Your instructions → Beneath this instruction is a block of data; output from it exactly the lines that run from the one containing "camera_right=45 camera_up=0" through the one containing "change=exchanged; old=emerald tooth", inclusive.

Records shown →
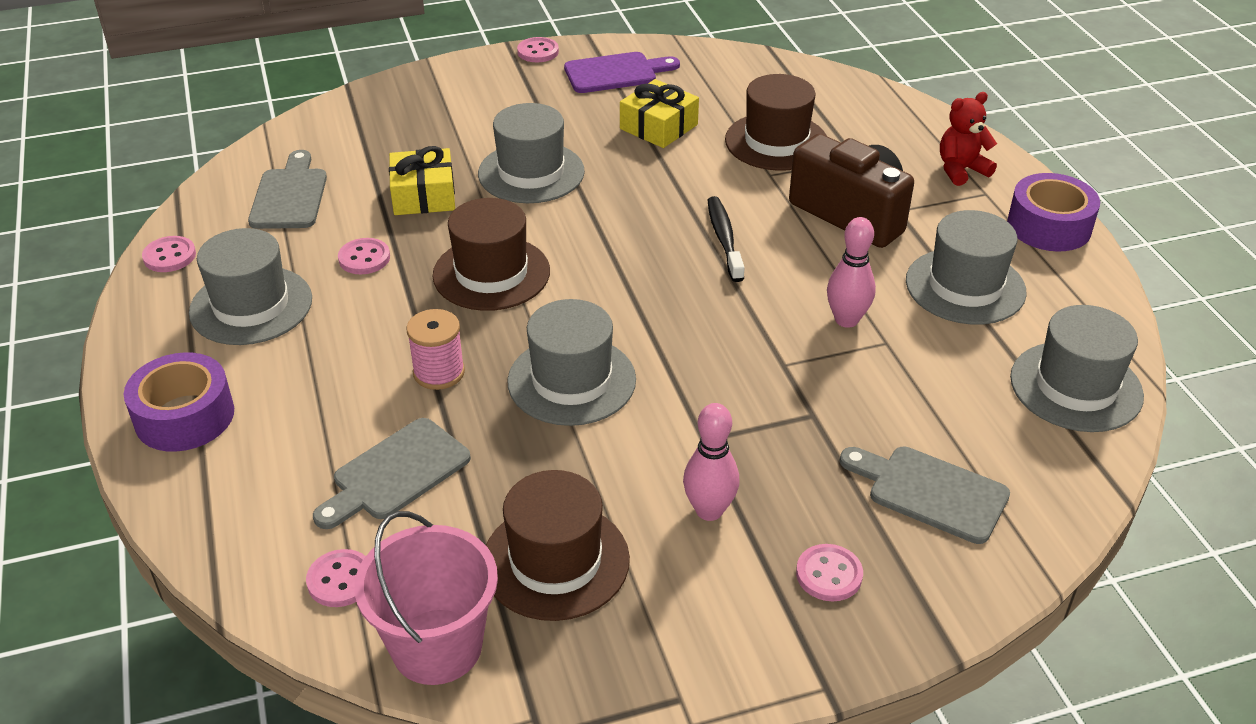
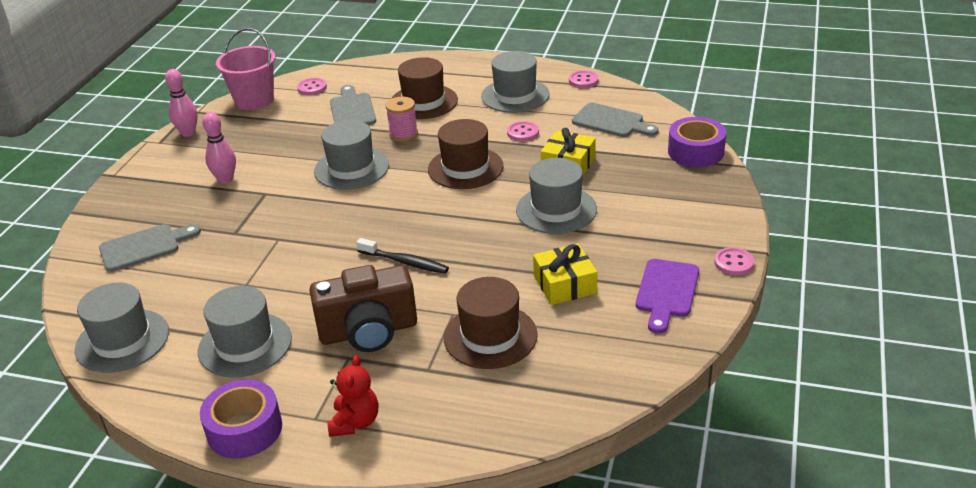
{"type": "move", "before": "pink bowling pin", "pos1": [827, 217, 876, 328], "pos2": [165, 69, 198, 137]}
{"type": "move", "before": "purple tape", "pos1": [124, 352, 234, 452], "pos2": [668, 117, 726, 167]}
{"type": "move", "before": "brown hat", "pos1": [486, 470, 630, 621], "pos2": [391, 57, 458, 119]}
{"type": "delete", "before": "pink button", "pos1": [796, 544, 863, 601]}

* * *

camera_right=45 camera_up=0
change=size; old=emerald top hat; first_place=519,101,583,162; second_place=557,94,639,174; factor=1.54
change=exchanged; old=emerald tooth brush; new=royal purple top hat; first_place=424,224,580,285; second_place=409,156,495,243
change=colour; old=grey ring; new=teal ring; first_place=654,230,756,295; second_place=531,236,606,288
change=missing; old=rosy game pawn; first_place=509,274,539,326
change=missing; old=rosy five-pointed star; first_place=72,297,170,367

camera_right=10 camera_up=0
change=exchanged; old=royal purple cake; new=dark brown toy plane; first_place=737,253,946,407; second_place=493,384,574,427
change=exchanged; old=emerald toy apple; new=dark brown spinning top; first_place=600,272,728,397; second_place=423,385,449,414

Written answer →
camera_right=45 camera_up=0
change=size; old=emerald top hat; first_place=519,101,583,162; second_place=557,94,639,174; factor=1.54
change=exchanged; old=emerald tooth brush; new=royal purple top hat; first_place=424,224,580,285; second_place=409,156,495,243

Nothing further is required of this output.